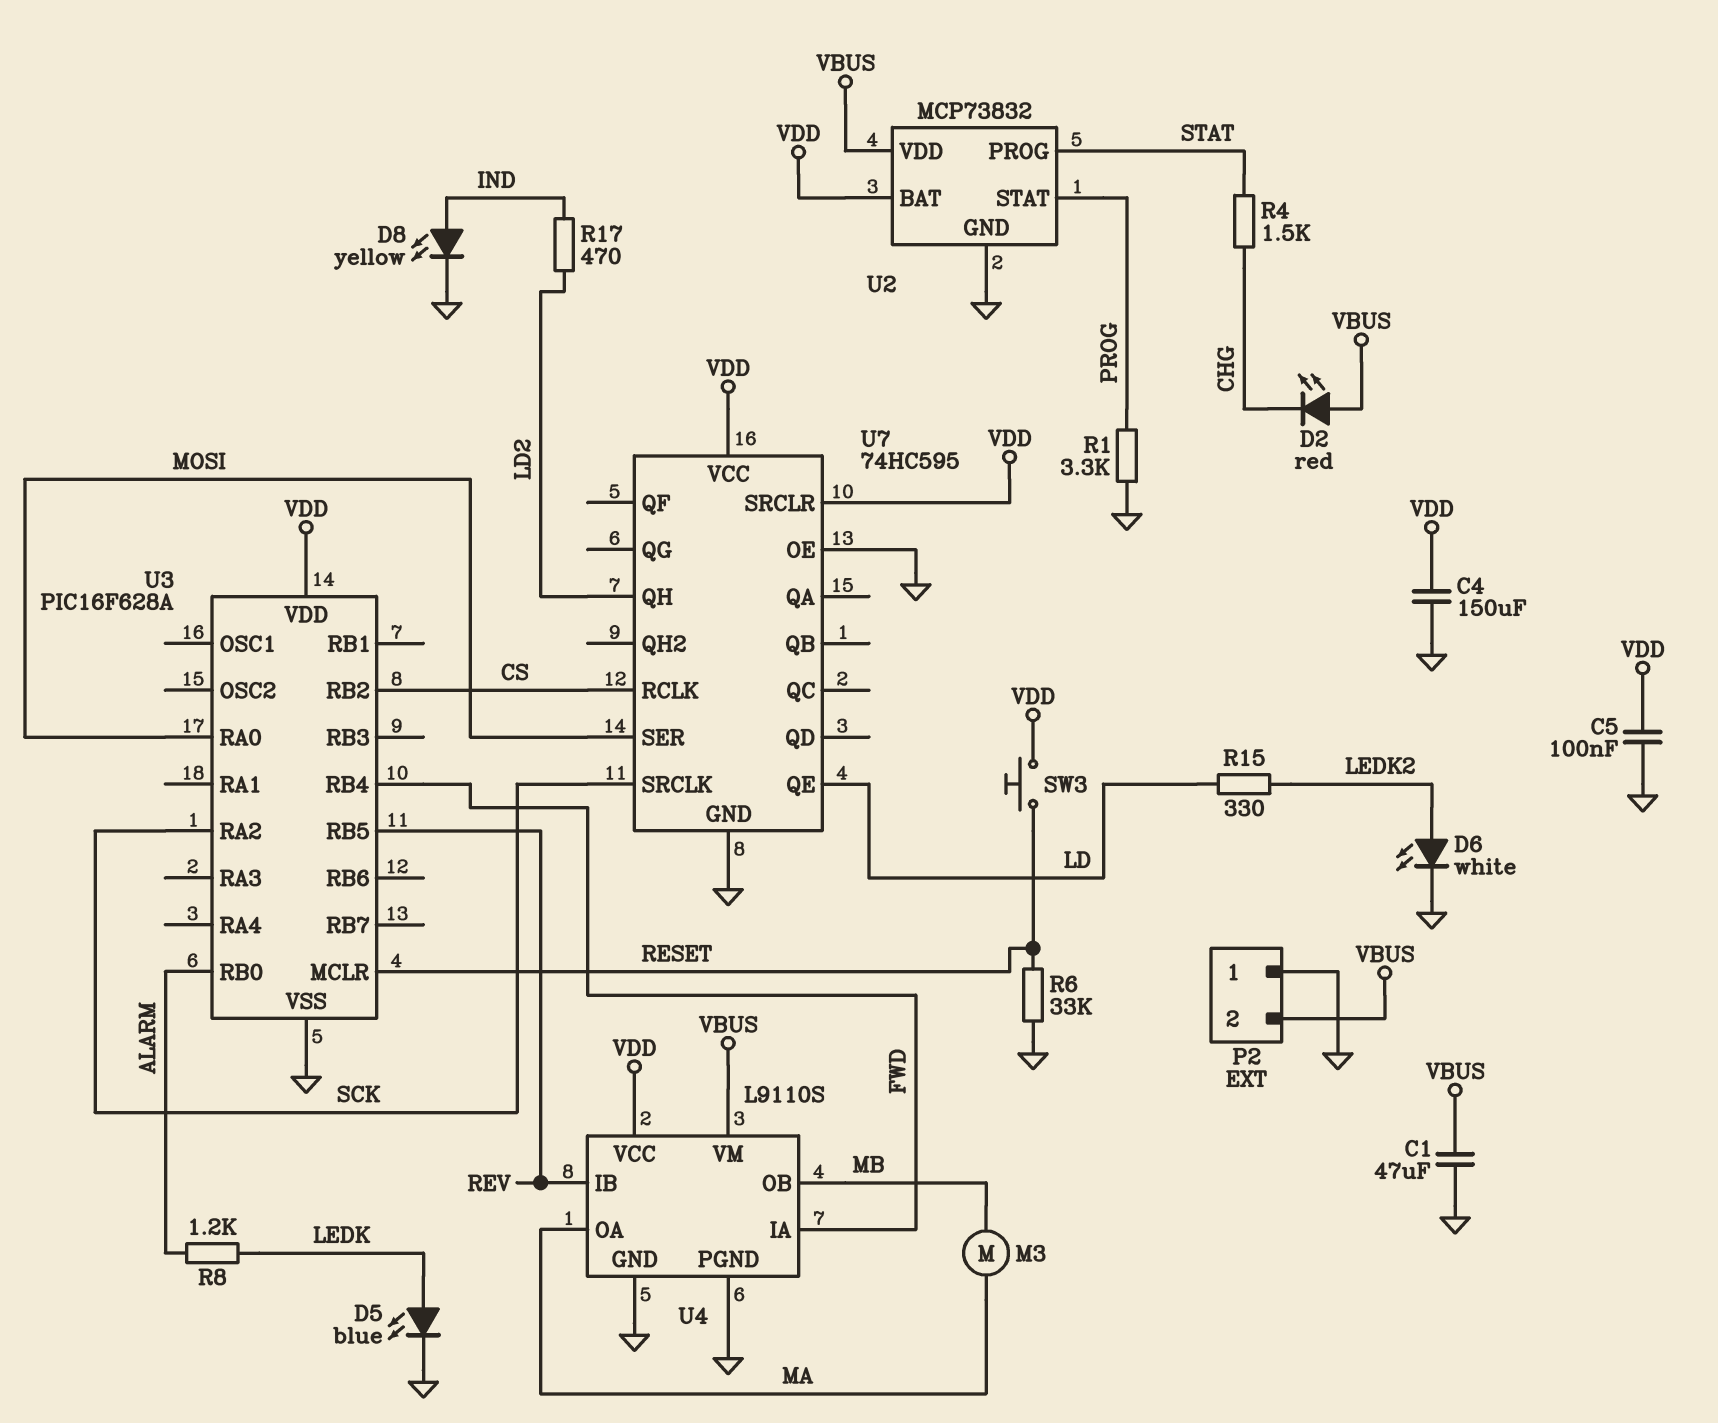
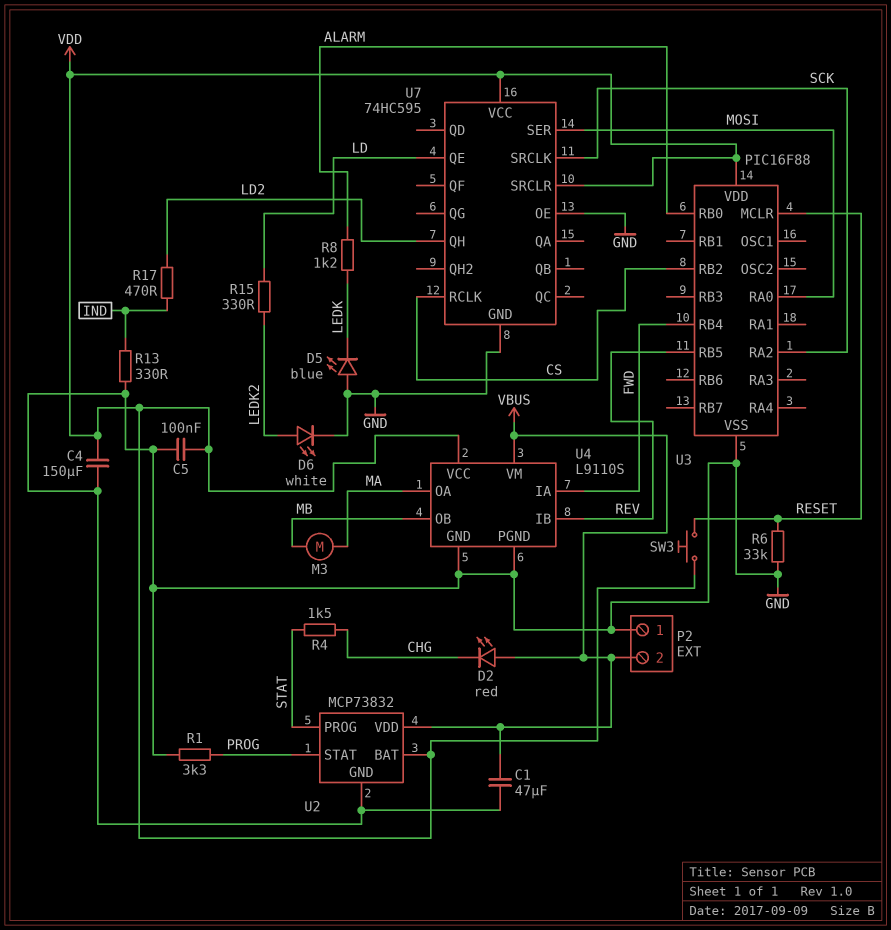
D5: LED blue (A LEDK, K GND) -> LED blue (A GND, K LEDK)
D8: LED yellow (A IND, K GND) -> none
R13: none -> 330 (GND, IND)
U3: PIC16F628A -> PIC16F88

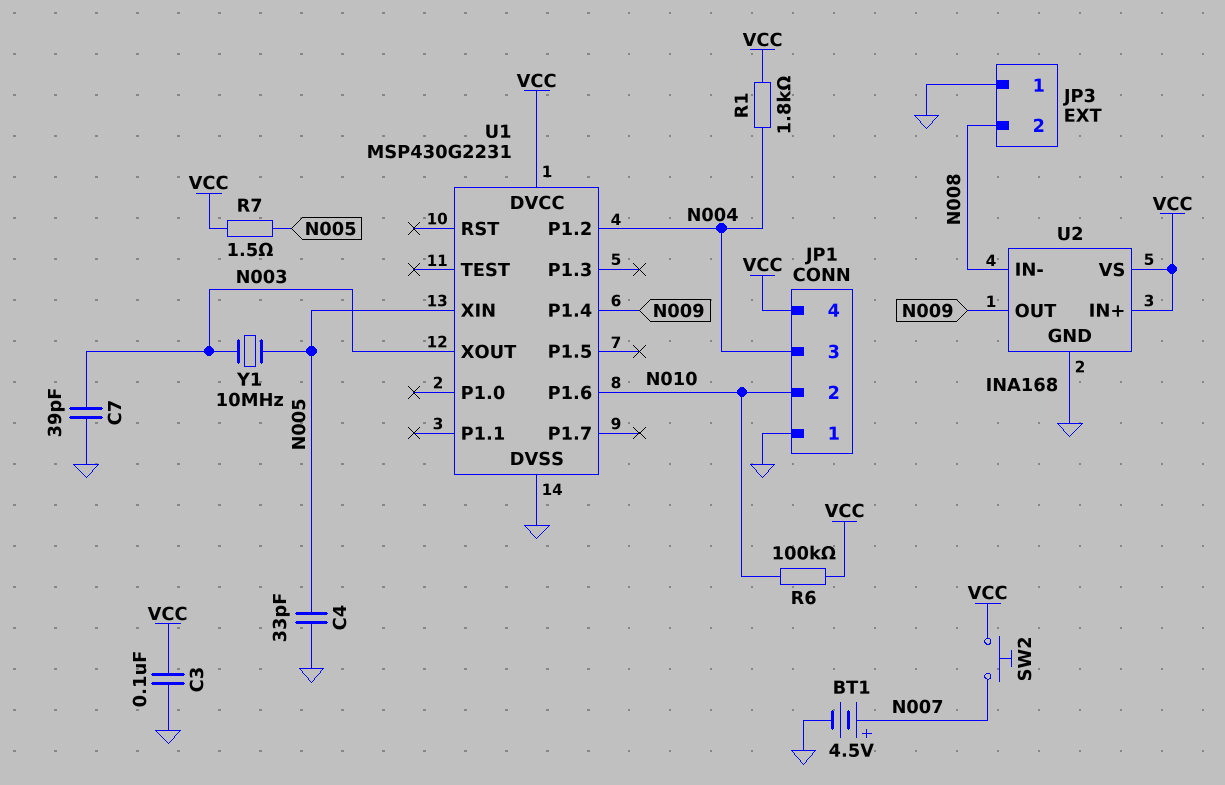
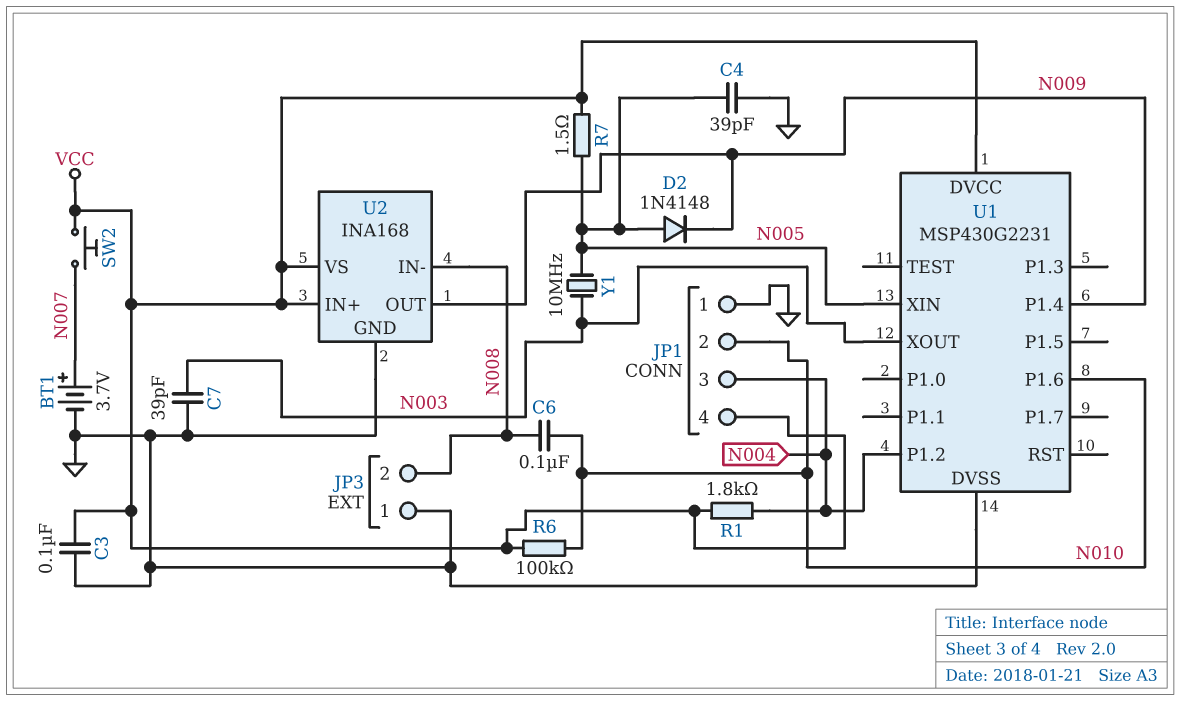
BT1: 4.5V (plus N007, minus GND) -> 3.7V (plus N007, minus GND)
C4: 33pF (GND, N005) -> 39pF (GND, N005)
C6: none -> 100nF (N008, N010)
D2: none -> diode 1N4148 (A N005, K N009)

※

Would you please transcribe the listing in full, exactly, while omitting the images?

Completed task:
D5: LED blue (A LEDK, K GND) -> LED blue (A GND, K LEDK)
D8: LED yellow (A IND, K GND) -> none
R13: none -> 330 (GND, IND)
U3: PIC16F628A -> PIC16F88

BT1: 4.5V (plus N007, minus GND) -> 3.7V (plus N007, minus GND)
C4: 33pF (GND, N005) -> 39pF (GND, N005)
C6: none -> 100nF (N008, N010)
D2: none -> diode 1N4148 (A N005, K N009)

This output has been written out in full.